Do this →
Locate every line in the material below that contains the string "kern", treating uppercase and lowercase as different, and copy each of those lines.

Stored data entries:
┄┄┄┄┄┄┄┄┄┄┄┄┄┄┄┄┄┄┄┄

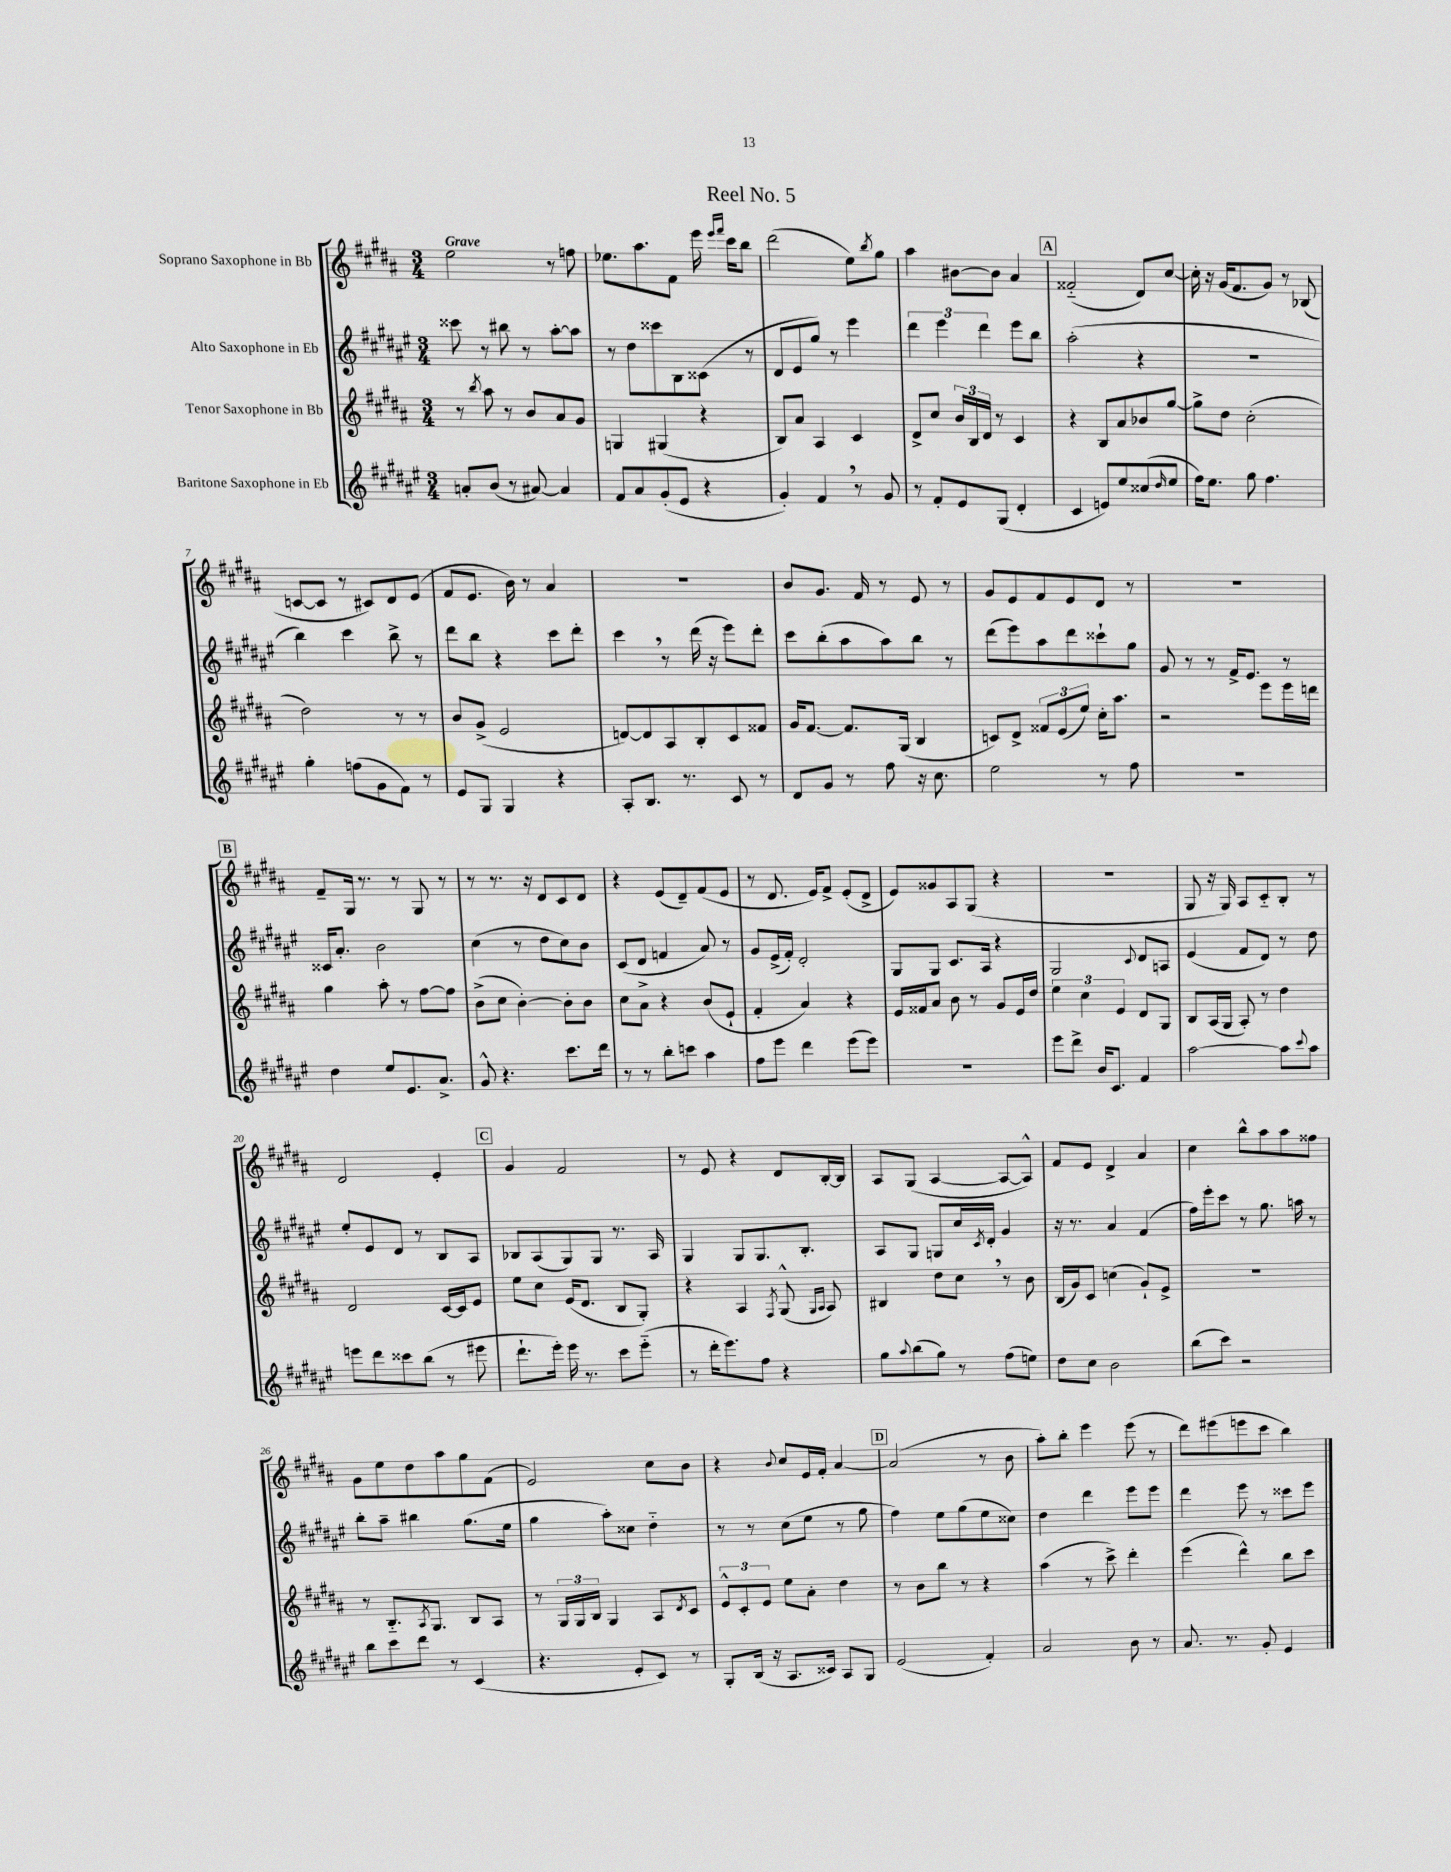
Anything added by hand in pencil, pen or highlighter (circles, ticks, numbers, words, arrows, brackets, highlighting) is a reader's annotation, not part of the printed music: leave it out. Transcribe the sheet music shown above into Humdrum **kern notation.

**kern	**kern	**kern	**kern
*staff4	*staff3	*staff2	*staff1
*clefG2	*clefG2	*clefG2	*clefG2
*k[f#c#g#d#a#e#]	*k[f#c#g#d#a#]	*k[f#c#g#d#a#e#]	*k[f#c#g#d#a#]
*M3/4	*M3/4	*M3/4	*M3/4
8a'	8r	8ccc##	2ee
.	8qbb	.	.
(8b	8aa#	8r	.
8r	8r	8bb#	.
[8a#)	8b	8r	.
4a#]	8a#	[8aa#'	8r
.	8g#	8aa#]	8ff
=	=	=	=
8f#	4G	8r	8.ee-
8a#	.	8dd#	.
.	.	.	8.aa#
(8g#'	(4G#	8ccc##	.
8e#	.	8B	8f#
4r	4r	(8c##	16eee
.	.	.	16qqeee
.	.	.	16qqfff#
.	.	.	16ccc#
.	.	8r	8bb
=	=	=	=
4g#')	8B)	8d#	(2ddd#
.	8a#	8e#	.
4f#	4A#	8gg#)	.
.	.	8r	.
8r	4c#	4eee#	8ee)
.	.	.	8qbb
8g#	.	.	8gg#
=	=	=	=
8r	8d#^	6ddd#	4aa#
8f#'	8cc#	.	.
.	.	6eee#	.
8e#	24b	.	[8b#
.	24B	.	.
.	24d#	6ddd#	.
(8G#	8r	.	8b#]
4d#'	4c#	8eee#	4a#
.	.	8bb	.
=	=	=	=
4c#	4r	(2aa#'	(2f##'~
8e)	8B	.	.
8ee#	8a#	.	.
(8cc##	8b-	4r	8d#)
16qqdd#	.	.	.
8ee#	[8gg#	.	[8cc#
=	=	=	=
16ff#)	8gg#^]	2.r	16cc#']
8.ee#	.	.	16r
.	8dd#	.	(16g#
.	.	.	8.f#
8gg#	(2cc#'	.	.
4.ff#	.	.	8g#)
.	.	.	8r
.	.	.	(8B-
=	=	=	=
4gg#'	2dd#)	4bb)	[8c
.	.	.	8c]
(8ff	.	4ccc#	8r
8g#	.	.	8c#)
8f#)	8r	8bb^	8d#
8r	8r	8r	(8e
=	=	=	=
8e#	8b	8ddd#	8f#
8G#	(8g#^	8bb	8.e
4G#	2e	4r	.
.	.	.	16b)
.	.	.	8r
4r	.	8ccc#	4a#
.	.	8ddd#'	.
=	=	=	=
8A#'	[8d)	4ccc#	2.r
8.B	8d]	.	.
.	8A#	8r	.
8.r	.	.	.
.	8B'	(16ddd#	.
.	.	16r	.
8c#	8c#	8eee#)	.
8r	8f##	8ddd#'	.
=	=	=	=
8d#	16g#	8ccc#	8b
.	[8.f#	.	.
8g#	.	(8bb'	8.g#
8r	8.f#]	8aa#	.
.	.	.	16f#
8ff#	.	8aa#)	8r
.	(16G#	.	.
16r	4B	8bb	8e
8.cc#	.	.	.
.	.	8r	8r
=	=	=	=
2ee#	8c)	(8ddd#	8g#
.	8d#^	8eee#)	8e
.	12f##	8aa#	8f#
.	(12e	.	.
.	.	8ddd#	8e
.	12ee)	.	.
8r	16cc#'	8ccc##`	8d#
.	8.aa#	.	.
8ff#	.	8gg#	8r
=	=	=	=
2.r	2r	8g#	2.r
.	.	8r	.
.	.	8r	.
.	.	16f#^	.
.	.	8.e#	.
.	8eee	.	.
.	16eee	8r	.
.	16ddd	.	.
=	=	=	=
4dd#	4gg#	16c##	8f#~
.	.	8.a#'	.
.	.	.	16G#
.	.	.	8.r
8ee#	8aa#'	2b	.
8.e#	8r	.	8r
.	[8ff#	.	8G#
8.a#^	.	.	.
.	8ff#]	.	8r
=	=	=	=
8g#^^	(8b^	(4cc#	8r
4.r	8cc#	.	8.r
.	[4b')	8r	.
.	.	.	16r
.	.	8dd#	8d#
8.ccc#	8b']	8cc#)	8c#
.	8b	8b	8d#
16ddd#	.	.	.
=	=	=	=
8r	8cc#	(8c#	4r
8r	8a#^	8d#	.
8bb'	4r	4f	(8e
8ccc	.	.	8d#~)
4aa#	(8b	8a#)	(8f#
.	8e`	8r	8e
=	=	=	=
8ff#	4f#'	8g#	8r
8eee#	.	(16e#^	8.d#
.	.	16f#')	.
4ddd#	4a#)	2d#'	.
.	.	.	16e)
.	.	.	8f#^
(8eee#	4r	.	(8e'
8eee#)	.	.	8d#^
=	=	=	=
2.r	16e	8G#	8e)
.	16f##	.	.
.	8a#	8G#	8g##
.	8b	8.c#	8A#
.	8r	.	(8G#
.	.	16A#	.
.	8g#	4r	4r
.	16e	.	.
.	16dd#	.	.
=	=	=	=
8eee#	6ee	2G#	2.r
8ddd#^	.	.	.
.	6cc#	.	.
16b	.	.	.
8.c#	.	.	.
.	6e	.	.
.	.	8qqc#	.
4f#	8d#	8d#	.
.	8G#	8A	.
=	=	=	=
[2aa#	8B	(4e#	8G#
.	(16A#	.	16r
.	16G#	.	16G#)
.	8A#')	8f#	8A#
.	8r	8d#)	8c#'~
8aa#]	4dd#	8r	8B'
8qqccc#	.	.	.
8aa#	.	8dd#	8r
=	=	=	=
8eee	2d#	8ee#'	2d#
8ddd#	.	8e#	.
8ccc##	.	8d#	.
(8bb	.	8r	.
8r	[16c#	8B	4e'
.	16c#]	.	.
8eee#	8e	8A#	.
=	=	=	=
8.ddd#`	8ee	8B-	4g#
.	8cc#	(8A#	.
16eee#')	.	.	.
16eee#	(16e	8G#)	2f#
8.r	8.d#	.	.
.	.	8G#	.
8ccc#	8B	8.r	.
(8eee#'~	8G#')	.	.
.	.	16A#	.
=	=	=	=
8r	4r	4G#	8r
16ddd#'	.	.	8e
8.eee#)	.	.	.
.	4A#	8G#	4r
8ff#	.	8.G#	.
.	8qF#	.	.
4r	(8G#^^	.	8d#
.	.	8.B'	.
.	16qqG#	.	.
.	16qqA#	.	.
.	8A#)	.	[16B'
.	.	.	16B]
=	=	=	=
8gg#	4B#	8A#	8A#
8qqaa#	.	.	.
(8bb	.	8G#	(8G#
8gg#)	8dd#	8G	[4A#
8r	8cc#	16cc#	.
.	.	8qc#	.
.	.	16d#'	.
(8ff#	8r	4g#	8A#_
8ee)	8b	.	8A#^^])
=	=	=	=
8dd#	(16B	16r	8f#
.	16g#)	8.r	.
8cc#	8c#	.	8e
2b	(4cc	4a#	4d#^
.	8g#`)	(4f#	4a#
.	8e^	.	.
=	=	=	=
(8bb	2.r	16ff#)	4cc#
.	.	16eee#'	.
8ccc#)	.	8ccc#	.
2r	.	8r	8bb^^
.	.	8.gg#	8aa#
.	.	.	8aa#
.	.	16aa	.
.	.	8r	8ff##
=	=	=	=
8bb	8r	8bb'	8g#
8ccc#	8.B'~	8aa#~	8ee
8ddd#	.	4bb#	8dd#
.	8qA#	.	.
.	8.G#	.	.
8r	.	.	8aa#
(4c#	8B	(8.gg#	8gg#
.	8A#	.	(8f#
.	.	16ee#	.
=	=	=	=
4.r	8r	4gg#	2e)
.	24G#	.	.
.	24G#	.	.
.	24B	.	.
.	4G#	8aa#')	.
8e#'	.	8cc##	.
8c#)	8A#	4dd#'~	8cc#
.	8qd#	.	.
8r	8c#	.	8b
=	=	=	=
8G#'	12e^^	8r	4r
.	12c#'	.	.
(16B	.	8r	.
.	12e	.	.
16r	.	.	.
.	.	.	8qqb
8.A#	8ee	(8cc#	8cc#
.	8a#'	8ee#	16e
16c##)	.	.	16f#'
8A#	4dd#	8r	[4a#
8G#	.	8gg#	.
=	=	=	=
(2e#	8r	4ff#)	(2a#]
.	8b	.	.
.	8bb	8ee#	.
.	8r	(8gg#	.
4f#')	4r	8ee#	8r
.	.	8cc##)	8b
=	=	=	=
2a#	(4aa#	4dd#	8aa#')
.	.	.	8bb'
.	8r	4ddd#	4eee
.	8ccc#^)	.	.
8b	4ddd#'	8eee#	(8eee
8r	.	8eee#	8r
=	=	=	=
8.a#	(4eee	4ddd#	8ddd#)
.	.	.	(8eee#
8.r	.	.	.
.	4ddd#^^)	8eee#	8eee
8g#'	.	8r	8ccc#
4e#	8bb	8ccc##	4bb)
.	8ccc#	8eee#	.
==	==	==	==
*-	*-	*-	*-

┄┄┄┄┄┄┄┄┄┄┄┄┄┄┄┄┄┄┄┄

Task output →
Anything added by hand in pencil, pen or highlighter (circles, ticks, numbers, words, arrows, brackets, highlighting) is a reader's annotation, not part of the printed music: leave it out. Transcribe the sheet music shown above into Humdrum **kern notation.
**kern	**kern	**kern	**kern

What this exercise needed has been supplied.